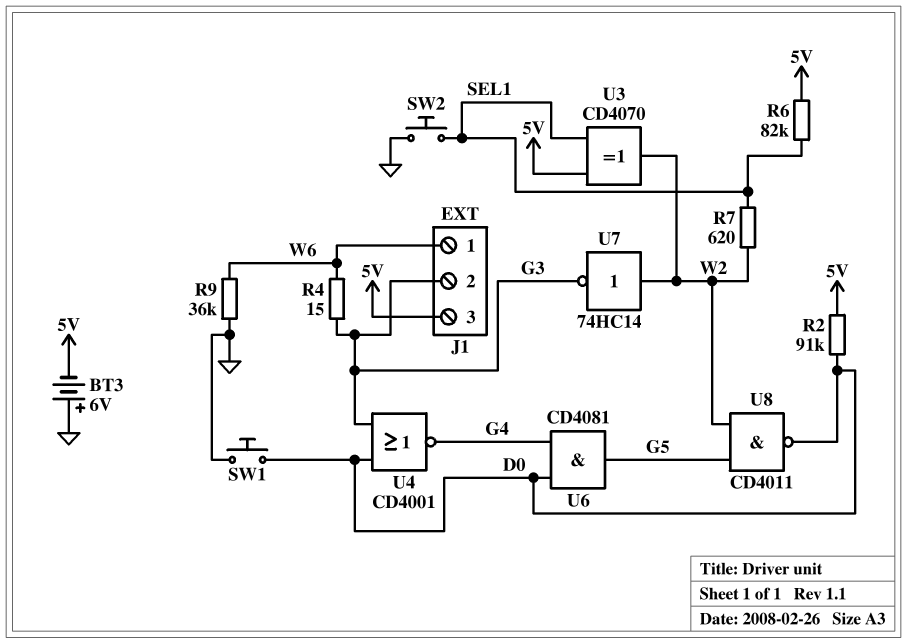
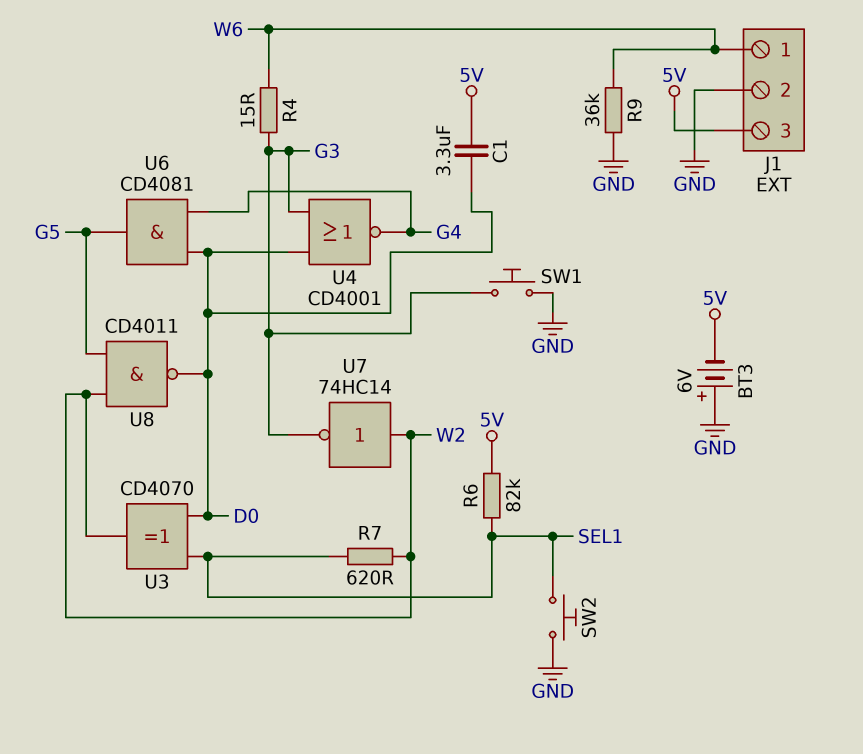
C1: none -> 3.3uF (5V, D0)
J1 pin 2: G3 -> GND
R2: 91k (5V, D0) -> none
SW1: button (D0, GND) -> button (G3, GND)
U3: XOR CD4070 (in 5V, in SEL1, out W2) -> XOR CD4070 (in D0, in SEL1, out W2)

________

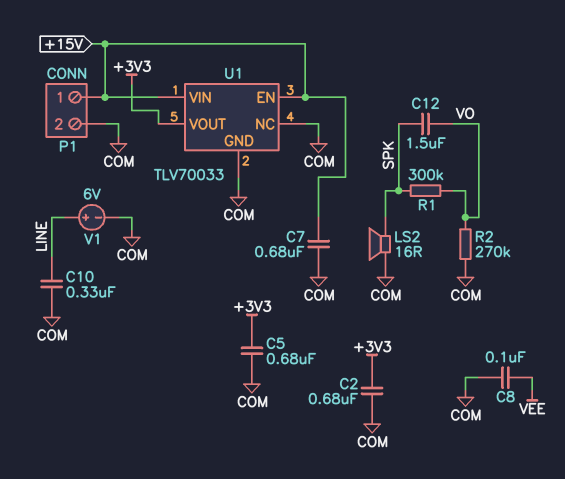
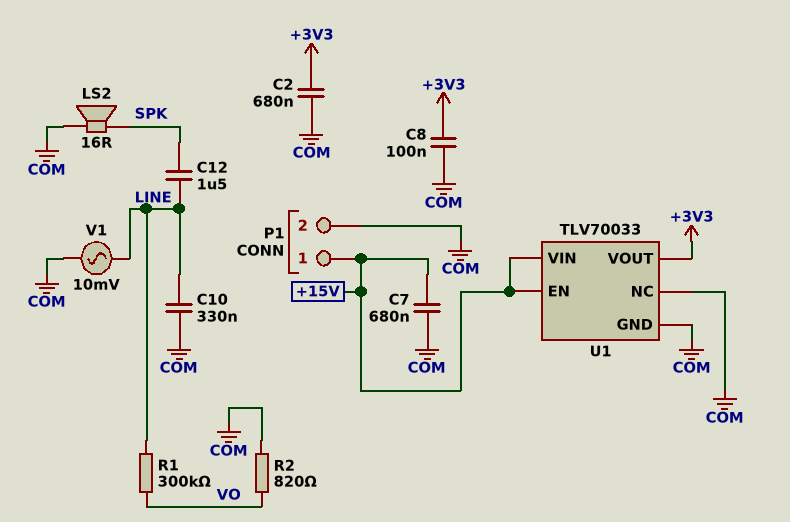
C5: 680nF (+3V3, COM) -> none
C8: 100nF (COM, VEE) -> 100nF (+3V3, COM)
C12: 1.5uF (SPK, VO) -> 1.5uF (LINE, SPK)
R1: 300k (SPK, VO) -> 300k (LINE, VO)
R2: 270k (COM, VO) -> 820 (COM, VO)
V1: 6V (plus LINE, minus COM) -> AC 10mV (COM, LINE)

________

» To do: All lines that include the word "none" must be copied from the material above.

» Your solution:
C1: none -> 3.3uF (5V, D0)
R2: 91k (5V, D0) -> none
C5: 680nF (+3V3, COM) -> none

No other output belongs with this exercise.